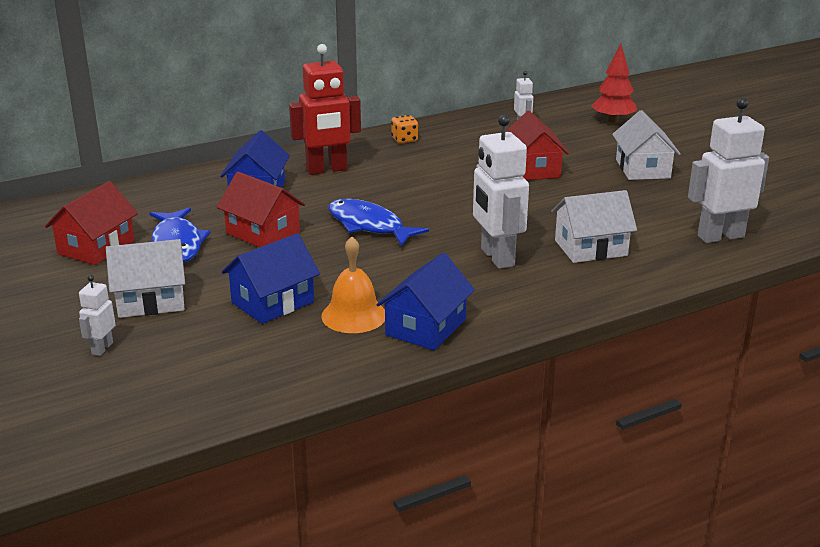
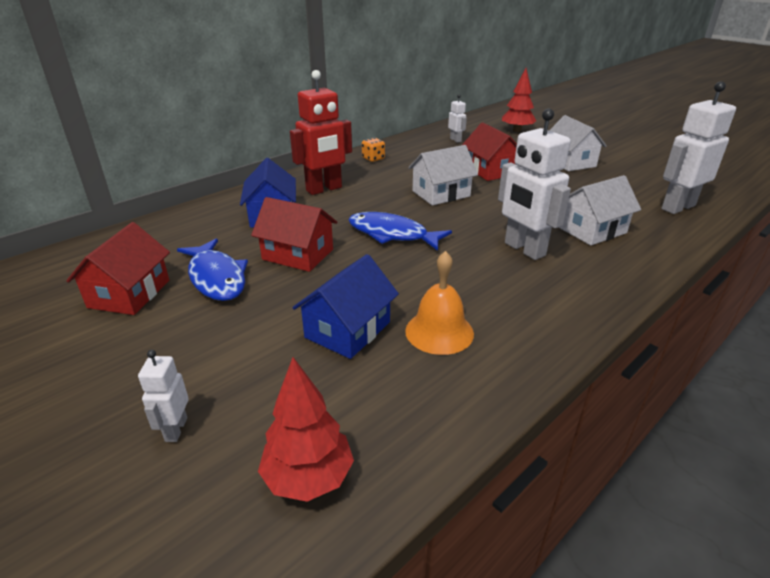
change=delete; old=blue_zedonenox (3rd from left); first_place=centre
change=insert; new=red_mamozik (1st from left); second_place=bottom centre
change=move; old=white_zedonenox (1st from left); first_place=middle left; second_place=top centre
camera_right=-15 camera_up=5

======

*WHAT YOU ARE ASKED TO DO:* All of the material above is to be retyped exactly, with no pictures included.

*TASK RESULT:*
change=delete; old=blue_zedonenox (3rd from left); first_place=centre
change=insert; new=red_mamozik (1st from left); second_place=bottom centre
change=move; old=white_zedonenox (1st from left); first_place=middle left; second_place=top centre
camera_right=-15 camera_up=5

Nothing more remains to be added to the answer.